— WHAT YOU SHOULD DO —
Go through the entries below and print, exactly, the lines starting at the one with "red ellipse: (48, 176) -> (19, 429), moved" and ending at the one with "gray pentagon: (263, 585)", keeping both ends and no others.

— DATA FOR REVIEW —
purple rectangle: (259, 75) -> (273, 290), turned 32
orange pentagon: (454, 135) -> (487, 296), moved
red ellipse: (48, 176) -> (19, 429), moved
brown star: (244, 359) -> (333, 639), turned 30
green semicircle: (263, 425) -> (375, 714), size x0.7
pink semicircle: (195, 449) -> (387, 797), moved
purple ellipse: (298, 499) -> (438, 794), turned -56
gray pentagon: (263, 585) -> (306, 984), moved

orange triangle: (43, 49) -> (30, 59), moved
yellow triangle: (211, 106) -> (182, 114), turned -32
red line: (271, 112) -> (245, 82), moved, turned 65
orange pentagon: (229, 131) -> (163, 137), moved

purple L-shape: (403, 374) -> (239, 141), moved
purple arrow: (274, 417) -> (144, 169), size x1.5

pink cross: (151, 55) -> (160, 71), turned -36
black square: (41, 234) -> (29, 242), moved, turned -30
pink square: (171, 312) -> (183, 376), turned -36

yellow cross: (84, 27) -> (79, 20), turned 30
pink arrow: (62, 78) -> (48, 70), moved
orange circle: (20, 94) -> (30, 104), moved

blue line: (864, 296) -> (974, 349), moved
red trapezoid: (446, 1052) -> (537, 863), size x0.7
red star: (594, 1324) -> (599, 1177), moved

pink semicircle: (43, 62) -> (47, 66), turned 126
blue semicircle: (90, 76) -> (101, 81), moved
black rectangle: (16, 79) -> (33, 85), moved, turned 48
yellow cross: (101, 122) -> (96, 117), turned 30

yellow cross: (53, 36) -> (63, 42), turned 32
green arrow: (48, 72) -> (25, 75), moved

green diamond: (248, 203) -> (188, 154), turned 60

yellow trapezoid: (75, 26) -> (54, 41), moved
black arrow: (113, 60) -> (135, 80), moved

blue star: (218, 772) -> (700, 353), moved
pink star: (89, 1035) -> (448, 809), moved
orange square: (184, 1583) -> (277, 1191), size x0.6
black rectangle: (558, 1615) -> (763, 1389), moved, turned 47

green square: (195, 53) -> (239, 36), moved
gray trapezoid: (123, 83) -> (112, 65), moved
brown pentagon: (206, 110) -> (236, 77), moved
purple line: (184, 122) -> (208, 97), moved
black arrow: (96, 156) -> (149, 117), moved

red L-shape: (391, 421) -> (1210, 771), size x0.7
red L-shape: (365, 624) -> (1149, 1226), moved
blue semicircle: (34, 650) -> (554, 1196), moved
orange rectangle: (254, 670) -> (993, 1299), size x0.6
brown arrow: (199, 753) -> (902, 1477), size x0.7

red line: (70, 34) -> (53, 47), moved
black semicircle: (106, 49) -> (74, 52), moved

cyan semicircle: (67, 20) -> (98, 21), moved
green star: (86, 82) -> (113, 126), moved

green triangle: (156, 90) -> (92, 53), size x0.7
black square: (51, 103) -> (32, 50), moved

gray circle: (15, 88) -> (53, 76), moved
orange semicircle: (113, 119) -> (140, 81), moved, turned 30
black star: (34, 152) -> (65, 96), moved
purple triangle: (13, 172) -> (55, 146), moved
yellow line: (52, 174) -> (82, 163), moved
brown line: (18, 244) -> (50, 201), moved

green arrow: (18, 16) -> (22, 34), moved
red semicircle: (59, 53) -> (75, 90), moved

— RESPONSE TO THE TASK —
red ellipse: (48, 176) -> (19, 429), moved
brown star: (244, 359) -> (333, 639), turned 30
green semicircle: (263, 425) -> (375, 714), size x0.7
pink semicircle: (195, 449) -> (387, 797), moved
purple ellipse: (298, 499) -> (438, 794), turned -56
gray pentagon: (263, 585) -> (306, 984), moved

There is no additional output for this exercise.